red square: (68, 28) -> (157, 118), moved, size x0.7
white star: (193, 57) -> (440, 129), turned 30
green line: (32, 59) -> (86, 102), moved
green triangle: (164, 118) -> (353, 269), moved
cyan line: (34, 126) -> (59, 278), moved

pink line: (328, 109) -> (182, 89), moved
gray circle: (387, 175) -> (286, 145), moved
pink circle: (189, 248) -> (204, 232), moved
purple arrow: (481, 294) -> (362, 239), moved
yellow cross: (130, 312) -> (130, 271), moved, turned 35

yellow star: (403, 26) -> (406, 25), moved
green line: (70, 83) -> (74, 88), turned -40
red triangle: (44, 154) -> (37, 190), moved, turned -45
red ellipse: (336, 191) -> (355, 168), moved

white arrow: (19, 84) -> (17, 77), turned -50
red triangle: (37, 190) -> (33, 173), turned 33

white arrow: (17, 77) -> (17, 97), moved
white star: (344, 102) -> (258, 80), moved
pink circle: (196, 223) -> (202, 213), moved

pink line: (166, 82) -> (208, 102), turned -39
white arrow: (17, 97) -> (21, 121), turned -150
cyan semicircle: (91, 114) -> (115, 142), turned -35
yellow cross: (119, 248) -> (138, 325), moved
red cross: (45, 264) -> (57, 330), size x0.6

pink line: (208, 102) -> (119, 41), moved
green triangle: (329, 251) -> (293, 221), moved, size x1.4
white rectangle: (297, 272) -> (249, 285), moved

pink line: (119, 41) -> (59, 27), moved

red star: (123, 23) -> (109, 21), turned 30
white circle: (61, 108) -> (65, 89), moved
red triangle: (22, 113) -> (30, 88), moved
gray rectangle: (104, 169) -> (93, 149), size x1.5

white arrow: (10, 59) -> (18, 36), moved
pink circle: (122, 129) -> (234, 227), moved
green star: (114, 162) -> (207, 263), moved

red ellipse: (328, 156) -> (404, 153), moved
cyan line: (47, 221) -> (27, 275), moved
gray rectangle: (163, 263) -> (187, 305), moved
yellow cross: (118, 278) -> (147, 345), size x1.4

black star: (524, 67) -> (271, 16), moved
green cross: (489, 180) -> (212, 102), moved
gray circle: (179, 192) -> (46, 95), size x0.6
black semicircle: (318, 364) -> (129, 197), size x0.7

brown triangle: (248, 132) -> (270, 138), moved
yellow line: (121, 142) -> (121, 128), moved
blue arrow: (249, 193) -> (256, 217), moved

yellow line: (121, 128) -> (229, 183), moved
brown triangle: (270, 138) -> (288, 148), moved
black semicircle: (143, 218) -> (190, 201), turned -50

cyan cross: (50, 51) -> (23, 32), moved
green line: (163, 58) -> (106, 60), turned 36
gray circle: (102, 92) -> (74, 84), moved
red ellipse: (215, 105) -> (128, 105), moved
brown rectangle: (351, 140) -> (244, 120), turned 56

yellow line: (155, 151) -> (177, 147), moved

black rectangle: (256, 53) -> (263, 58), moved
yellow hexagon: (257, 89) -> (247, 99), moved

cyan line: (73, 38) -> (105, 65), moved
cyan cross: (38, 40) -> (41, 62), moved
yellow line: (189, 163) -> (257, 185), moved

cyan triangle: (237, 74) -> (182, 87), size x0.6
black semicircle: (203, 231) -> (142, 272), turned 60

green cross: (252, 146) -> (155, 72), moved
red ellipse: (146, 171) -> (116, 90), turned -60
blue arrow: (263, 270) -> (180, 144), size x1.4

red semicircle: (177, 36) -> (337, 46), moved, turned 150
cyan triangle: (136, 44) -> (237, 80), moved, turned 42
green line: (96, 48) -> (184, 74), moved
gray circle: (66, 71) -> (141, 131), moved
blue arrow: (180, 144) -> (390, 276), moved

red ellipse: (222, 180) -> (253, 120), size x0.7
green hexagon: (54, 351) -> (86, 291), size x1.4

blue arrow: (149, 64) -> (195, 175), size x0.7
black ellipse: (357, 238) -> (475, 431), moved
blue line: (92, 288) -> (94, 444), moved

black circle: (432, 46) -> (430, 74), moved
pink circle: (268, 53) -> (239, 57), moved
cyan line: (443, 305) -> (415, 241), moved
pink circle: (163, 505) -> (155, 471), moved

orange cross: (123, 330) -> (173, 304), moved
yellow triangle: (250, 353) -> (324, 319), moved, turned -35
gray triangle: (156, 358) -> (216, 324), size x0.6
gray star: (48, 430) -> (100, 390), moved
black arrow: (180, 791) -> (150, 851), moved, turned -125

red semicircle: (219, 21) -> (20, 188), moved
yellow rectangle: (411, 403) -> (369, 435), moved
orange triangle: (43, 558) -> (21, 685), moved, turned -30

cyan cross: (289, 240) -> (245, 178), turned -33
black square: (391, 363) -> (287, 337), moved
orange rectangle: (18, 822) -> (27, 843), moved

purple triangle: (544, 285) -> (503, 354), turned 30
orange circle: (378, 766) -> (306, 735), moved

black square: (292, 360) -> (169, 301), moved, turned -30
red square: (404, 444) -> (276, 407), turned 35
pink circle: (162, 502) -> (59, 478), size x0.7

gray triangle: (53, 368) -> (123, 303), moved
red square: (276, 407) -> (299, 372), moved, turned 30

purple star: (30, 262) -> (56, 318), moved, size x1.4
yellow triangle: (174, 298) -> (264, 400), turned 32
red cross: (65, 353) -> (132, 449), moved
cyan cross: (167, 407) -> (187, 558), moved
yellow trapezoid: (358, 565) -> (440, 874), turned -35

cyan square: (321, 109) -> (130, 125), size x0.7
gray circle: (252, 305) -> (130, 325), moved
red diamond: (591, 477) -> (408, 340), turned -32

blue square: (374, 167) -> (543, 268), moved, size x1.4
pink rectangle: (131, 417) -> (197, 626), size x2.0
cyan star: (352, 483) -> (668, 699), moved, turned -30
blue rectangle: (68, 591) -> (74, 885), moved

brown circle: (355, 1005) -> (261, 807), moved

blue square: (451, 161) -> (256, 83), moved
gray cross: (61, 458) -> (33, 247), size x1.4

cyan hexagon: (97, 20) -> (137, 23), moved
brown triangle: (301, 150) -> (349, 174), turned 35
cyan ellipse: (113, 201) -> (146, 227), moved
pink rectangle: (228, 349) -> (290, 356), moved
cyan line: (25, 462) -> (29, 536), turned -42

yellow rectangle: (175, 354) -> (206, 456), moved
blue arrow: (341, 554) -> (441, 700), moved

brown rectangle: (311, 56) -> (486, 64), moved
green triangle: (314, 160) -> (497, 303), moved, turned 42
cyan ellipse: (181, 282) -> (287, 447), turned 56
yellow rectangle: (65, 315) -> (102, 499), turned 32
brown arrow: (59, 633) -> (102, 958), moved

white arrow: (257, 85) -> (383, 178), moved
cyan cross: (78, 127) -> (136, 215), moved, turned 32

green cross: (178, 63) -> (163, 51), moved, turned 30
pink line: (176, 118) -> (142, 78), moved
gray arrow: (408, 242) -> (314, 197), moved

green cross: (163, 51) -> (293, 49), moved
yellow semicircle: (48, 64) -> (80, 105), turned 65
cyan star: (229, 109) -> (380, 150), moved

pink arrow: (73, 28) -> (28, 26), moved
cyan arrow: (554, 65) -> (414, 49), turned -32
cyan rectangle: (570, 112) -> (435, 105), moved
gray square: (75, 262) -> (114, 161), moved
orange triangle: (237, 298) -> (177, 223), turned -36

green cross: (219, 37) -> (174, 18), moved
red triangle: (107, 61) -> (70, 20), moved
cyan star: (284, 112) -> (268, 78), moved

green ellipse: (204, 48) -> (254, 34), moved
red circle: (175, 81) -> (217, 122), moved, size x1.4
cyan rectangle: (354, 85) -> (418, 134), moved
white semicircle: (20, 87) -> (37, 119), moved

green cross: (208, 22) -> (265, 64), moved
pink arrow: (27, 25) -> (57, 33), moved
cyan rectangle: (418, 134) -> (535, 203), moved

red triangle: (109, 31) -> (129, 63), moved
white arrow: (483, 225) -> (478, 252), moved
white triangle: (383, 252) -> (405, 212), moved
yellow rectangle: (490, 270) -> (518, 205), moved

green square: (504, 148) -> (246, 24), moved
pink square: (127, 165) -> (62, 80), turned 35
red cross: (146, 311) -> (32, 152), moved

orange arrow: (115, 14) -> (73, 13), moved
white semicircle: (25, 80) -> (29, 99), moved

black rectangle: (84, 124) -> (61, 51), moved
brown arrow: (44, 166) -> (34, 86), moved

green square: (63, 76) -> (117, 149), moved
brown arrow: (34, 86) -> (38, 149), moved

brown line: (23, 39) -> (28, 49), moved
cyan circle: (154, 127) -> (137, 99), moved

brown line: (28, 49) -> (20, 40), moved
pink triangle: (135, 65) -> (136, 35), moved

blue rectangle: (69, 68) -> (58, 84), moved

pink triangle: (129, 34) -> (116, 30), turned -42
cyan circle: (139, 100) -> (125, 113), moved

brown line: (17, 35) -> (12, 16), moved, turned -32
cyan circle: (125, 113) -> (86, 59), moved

======

▶ **AIM OF THE TASK**: Which lines above run from the one containing "blue rectangle: (68, 591) -> (74, 885), moved" to the one containing "green cross: (208, 22) -> (265, 64), moved"? Give them again exactly, both ends included.

▶ **SOLVED PROBLEM**:
blue rectangle: (68, 591) -> (74, 885), moved

brown circle: (355, 1005) -> (261, 807), moved

blue square: (451, 161) -> (256, 83), moved
gray cross: (61, 458) -> (33, 247), size x1.4

cyan hexagon: (97, 20) -> (137, 23), moved
brown triangle: (301, 150) -> (349, 174), turned 35
cyan ellipse: (113, 201) -> (146, 227), moved
pink rectangle: (228, 349) -> (290, 356), moved
cyan line: (25, 462) -> (29, 536), turned -42

yellow rectangle: (175, 354) -> (206, 456), moved
blue arrow: (341, 554) -> (441, 700), moved

brown rectangle: (311, 56) -> (486, 64), moved
green triangle: (314, 160) -> (497, 303), moved, turned 42
cyan ellipse: (181, 282) -> (287, 447), turned 56
yellow rectangle: (65, 315) -> (102, 499), turned 32
brown arrow: (59, 633) -> (102, 958), moved

white arrow: (257, 85) -> (383, 178), moved
cyan cross: (78, 127) -> (136, 215), moved, turned 32

green cross: (178, 63) -> (163, 51), moved, turned 30
pink line: (176, 118) -> (142, 78), moved
gray arrow: (408, 242) -> (314, 197), moved

green cross: (163, 51) -> (293, 49), moved
yellow semicircle: (48, 64) -> (80, 105), turned 65
cyan star: (229, 109) -> (380, 150), moved

pink arrow: (73, 28) -> (28, 26), moved
cyan arrow: (554, 65) -> (414, 49), turned -32
cyan rectangle: (570, 112) -> (435, 105), moved
gray square: (75, 262) -> (114, 161), moved
orange triangle: (237, 298) -> (177, 223), turned -36

green cross: (219, 37) -> (174, 18), moved
red triangle: (107, 61) -> (70, 20), moved
cyan star: (284, 112) -> (268, 78), moved

green ellipse: (204, 48) -> (254, 34), moved
red circle: (175, 81) -> (217, 122), moved, size x1.4
cyan rectangle: (354, 85) -> (418, 134), moved
white semicircle: (20, 87) -> (37, 119), moved

green cross: (208, 22) -> (265, 64), moved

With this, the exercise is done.